▶ _Data for the task_:
▼

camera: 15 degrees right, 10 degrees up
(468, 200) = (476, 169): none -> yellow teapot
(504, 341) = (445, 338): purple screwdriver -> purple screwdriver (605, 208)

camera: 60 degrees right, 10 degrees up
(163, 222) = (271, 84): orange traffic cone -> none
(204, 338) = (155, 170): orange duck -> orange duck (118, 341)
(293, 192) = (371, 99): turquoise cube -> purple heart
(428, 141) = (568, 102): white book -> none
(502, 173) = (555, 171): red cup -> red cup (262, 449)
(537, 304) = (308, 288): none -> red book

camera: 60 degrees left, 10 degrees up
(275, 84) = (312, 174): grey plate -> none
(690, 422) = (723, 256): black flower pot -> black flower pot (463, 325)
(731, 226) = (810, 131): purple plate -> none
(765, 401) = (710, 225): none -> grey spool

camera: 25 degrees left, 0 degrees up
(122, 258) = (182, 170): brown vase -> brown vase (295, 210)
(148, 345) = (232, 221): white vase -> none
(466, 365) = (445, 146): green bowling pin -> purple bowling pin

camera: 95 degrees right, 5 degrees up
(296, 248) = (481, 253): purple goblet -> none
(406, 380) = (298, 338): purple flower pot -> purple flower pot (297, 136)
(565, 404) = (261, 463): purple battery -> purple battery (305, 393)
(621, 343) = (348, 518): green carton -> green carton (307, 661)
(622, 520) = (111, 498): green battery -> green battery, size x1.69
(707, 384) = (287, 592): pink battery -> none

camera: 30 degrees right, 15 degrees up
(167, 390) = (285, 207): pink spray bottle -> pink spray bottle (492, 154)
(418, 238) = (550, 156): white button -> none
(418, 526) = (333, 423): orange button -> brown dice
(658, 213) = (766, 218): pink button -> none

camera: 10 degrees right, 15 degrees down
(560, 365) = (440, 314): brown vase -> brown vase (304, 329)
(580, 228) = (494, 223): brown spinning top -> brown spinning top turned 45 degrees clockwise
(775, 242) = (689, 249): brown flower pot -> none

▲

▶ _What is being asked_: If a line of the entries contains the string "camera", it counts; report how many such lines there are, as a bare number.

▶ _Solution below_: 7